═════ INFORMATION SUPPLIED ═════

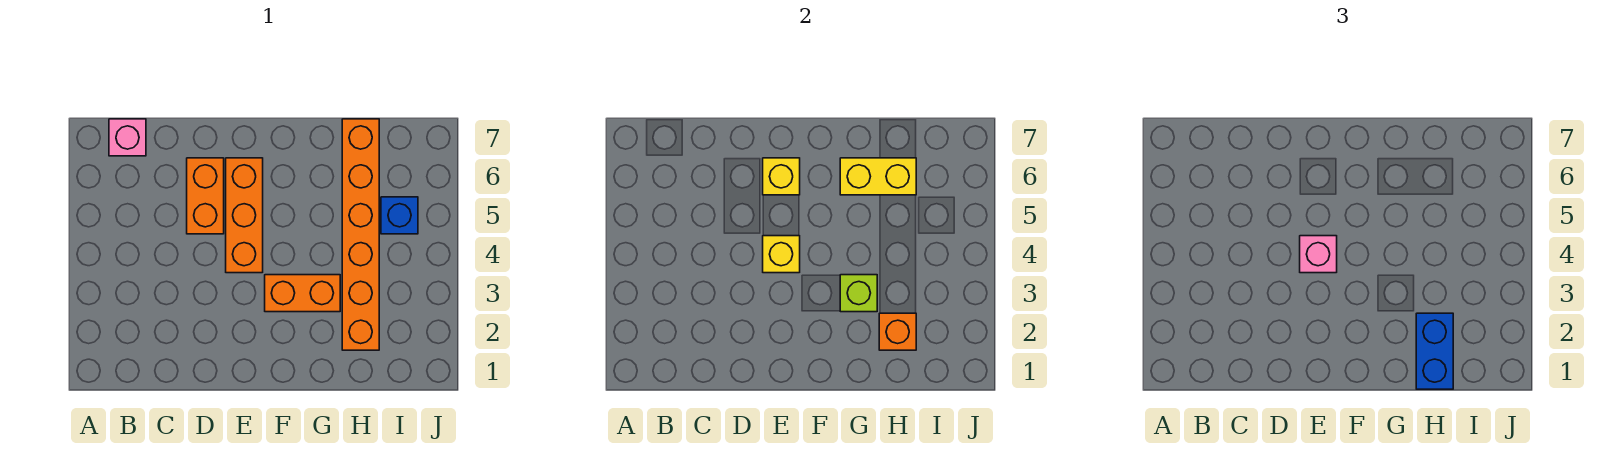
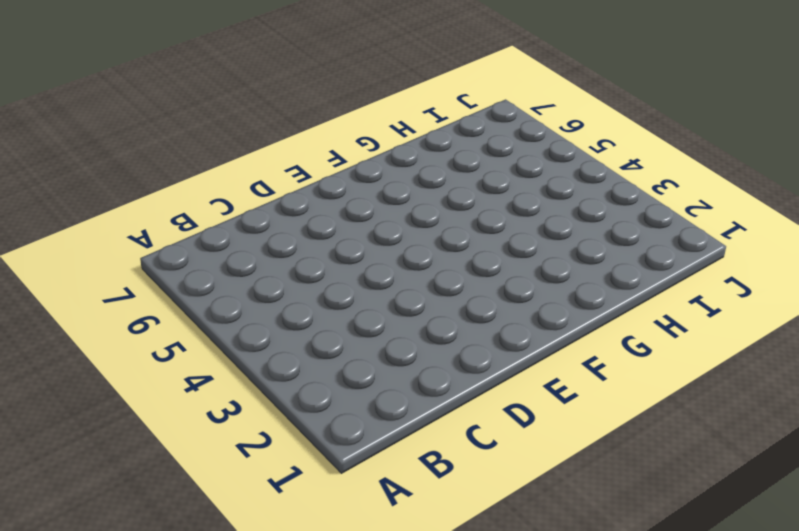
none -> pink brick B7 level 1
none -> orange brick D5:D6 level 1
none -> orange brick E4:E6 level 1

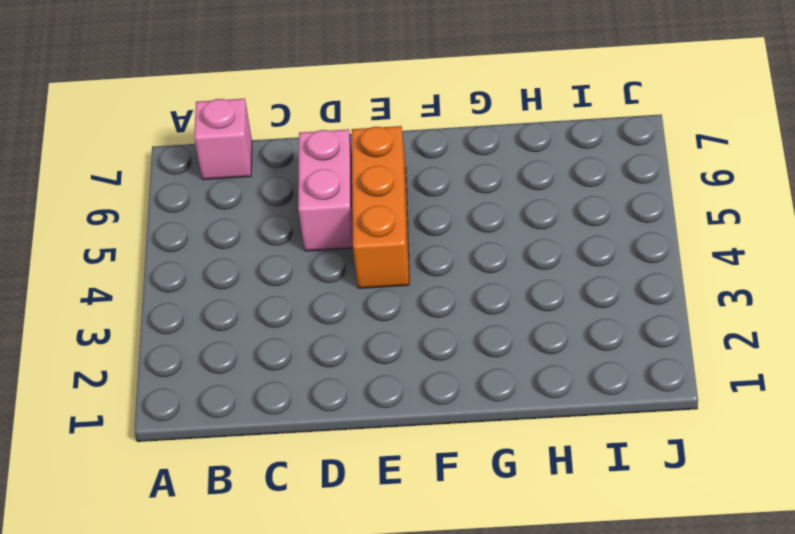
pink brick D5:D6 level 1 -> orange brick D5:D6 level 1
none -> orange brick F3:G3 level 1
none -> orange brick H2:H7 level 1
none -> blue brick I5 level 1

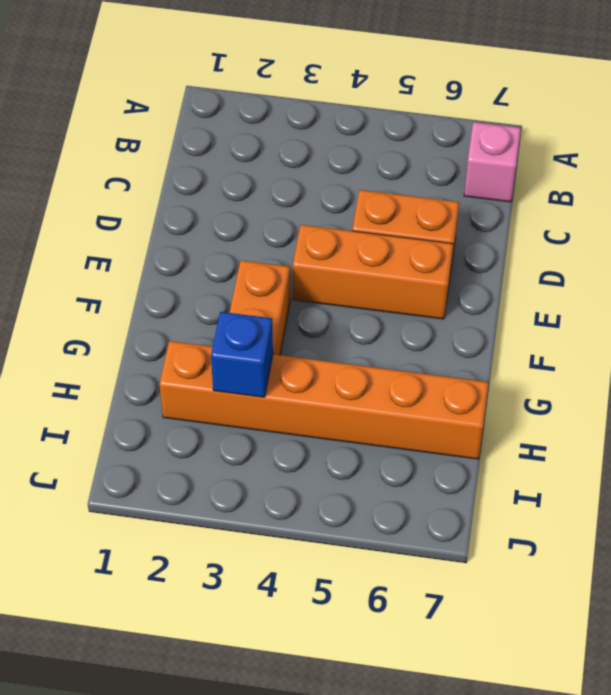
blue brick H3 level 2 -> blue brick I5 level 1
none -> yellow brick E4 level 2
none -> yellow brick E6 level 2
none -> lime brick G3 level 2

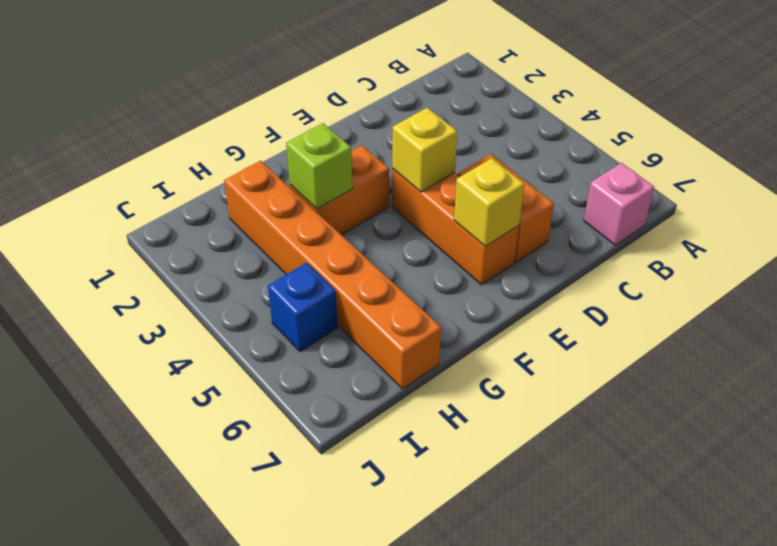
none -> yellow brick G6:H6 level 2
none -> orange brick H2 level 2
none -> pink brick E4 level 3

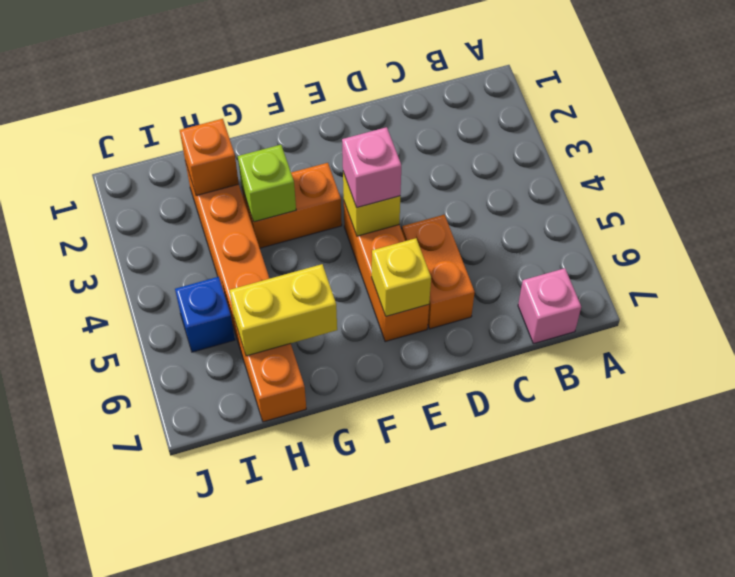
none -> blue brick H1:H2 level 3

═════
═════ INFORMATION SUPPLIED ═════

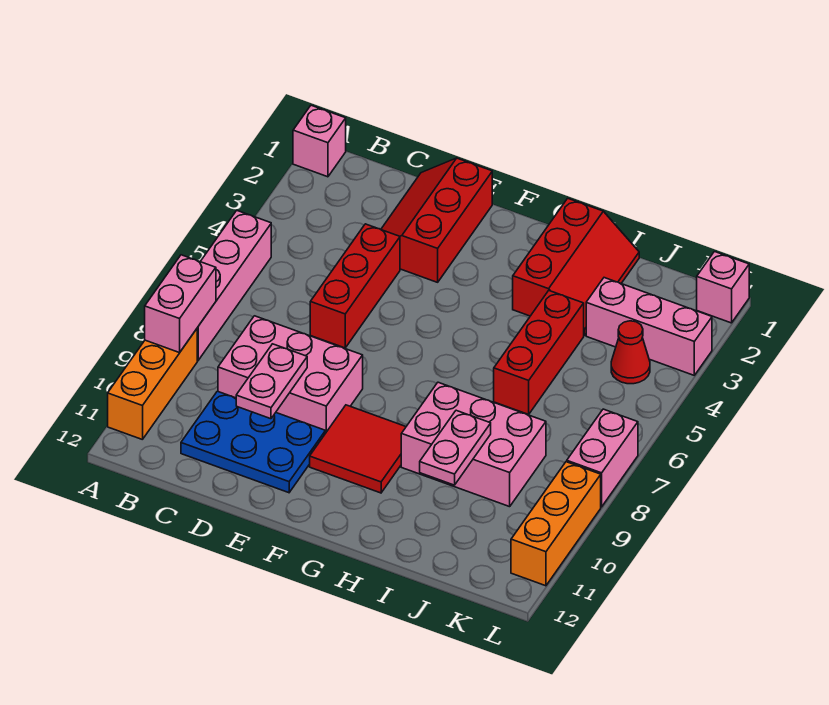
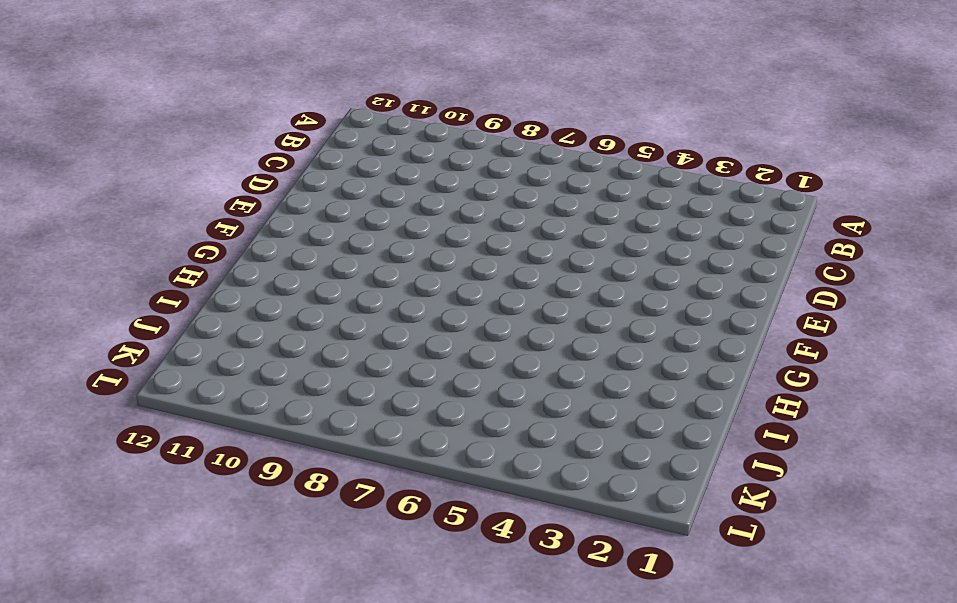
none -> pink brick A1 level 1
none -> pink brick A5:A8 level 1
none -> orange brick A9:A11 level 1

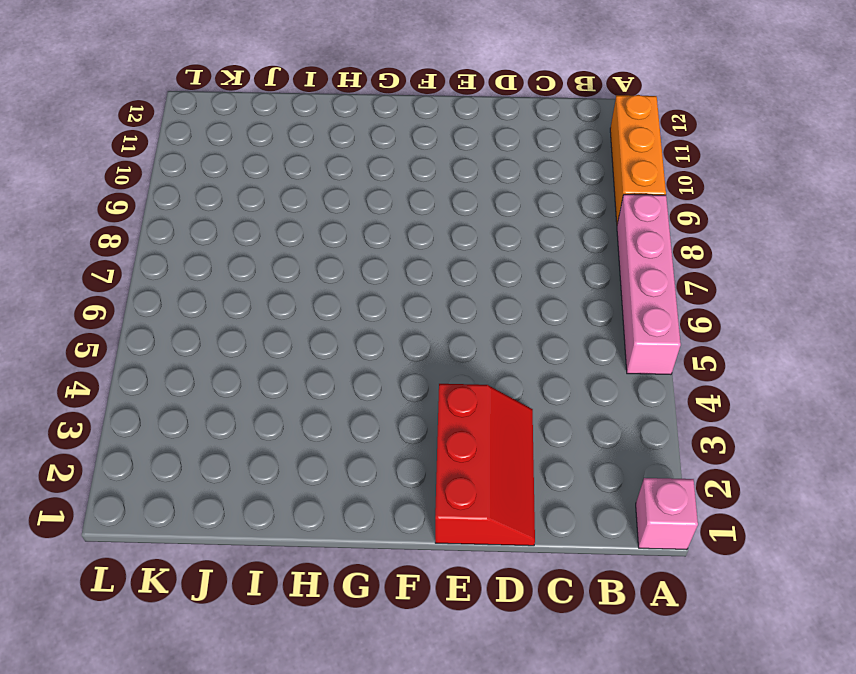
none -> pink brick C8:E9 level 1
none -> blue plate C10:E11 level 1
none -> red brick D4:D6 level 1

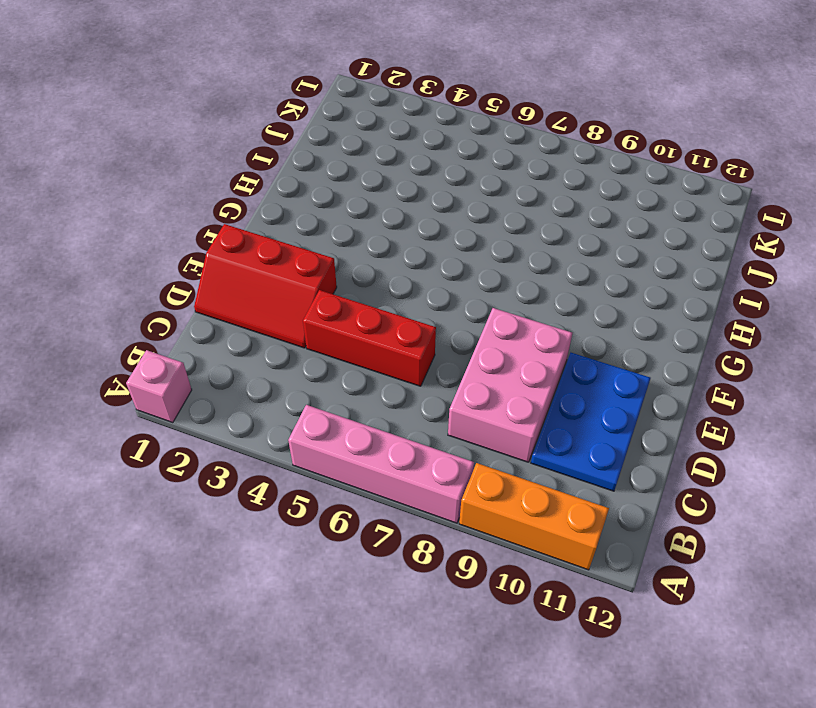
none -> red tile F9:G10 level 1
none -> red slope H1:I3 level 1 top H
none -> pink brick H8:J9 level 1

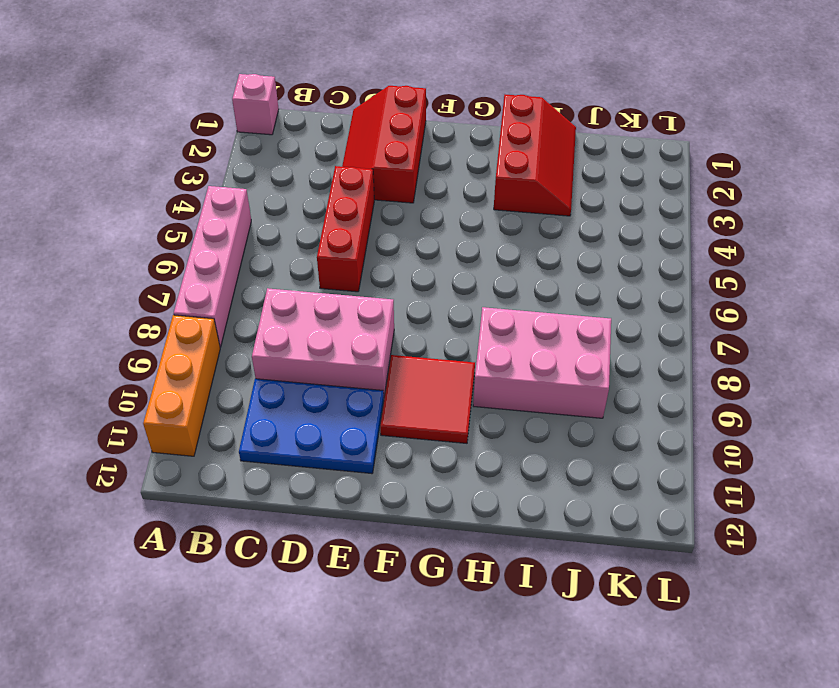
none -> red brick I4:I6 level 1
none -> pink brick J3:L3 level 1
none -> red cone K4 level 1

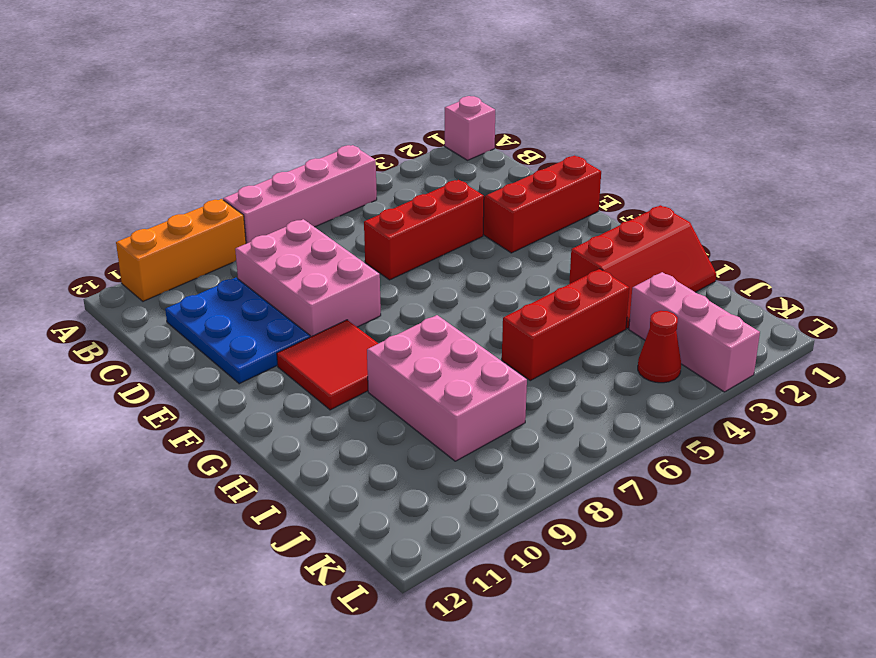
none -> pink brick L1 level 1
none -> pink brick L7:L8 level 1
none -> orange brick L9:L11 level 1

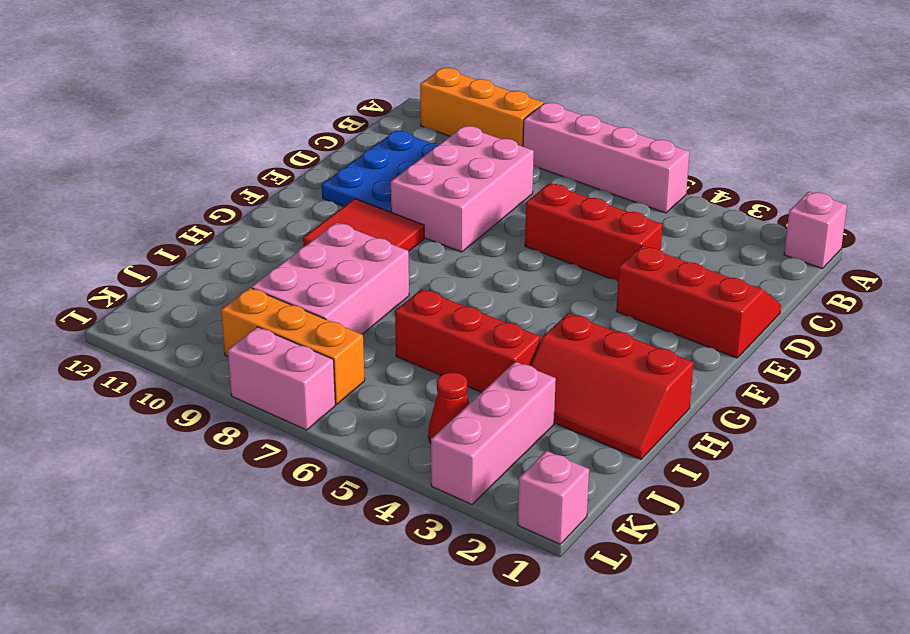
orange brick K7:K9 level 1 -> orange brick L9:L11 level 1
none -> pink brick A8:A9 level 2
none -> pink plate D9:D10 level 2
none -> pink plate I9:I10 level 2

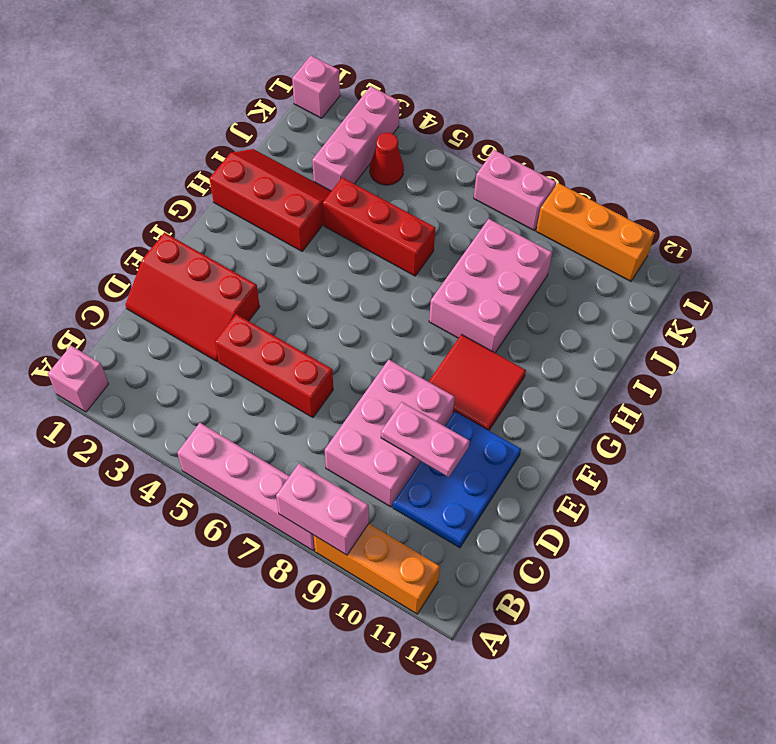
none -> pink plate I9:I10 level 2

═════

§ PROBLEM REQUIREMENTS
Give exactly the lines above that run from the line with "none -> pink brick A5:A8 level 1" to the line with "none -> pink brick L7:L8 level 1", both included, leaving every picture out.

§ ANSWER AREA
none -> pink brick A5:A8 level 1
none -> orange brick A9:A11 level 1

none -> pink brick C8:E9 level 1
none -> blue plate C10:E11 level 1
none -> red brick D4:D6 level 1

none -> red tile F9:G10 level 1
none -> red slope H1:I3 level 1 top H
none -> pink brick H8:J9 level 1

none -> red brick I4:I6 level 1
none -> pink brick J3:L3 level 1
none -> red cone K4 level 1

none -> pink brick L1 level 1
none -> pink brick L7:L8 level 1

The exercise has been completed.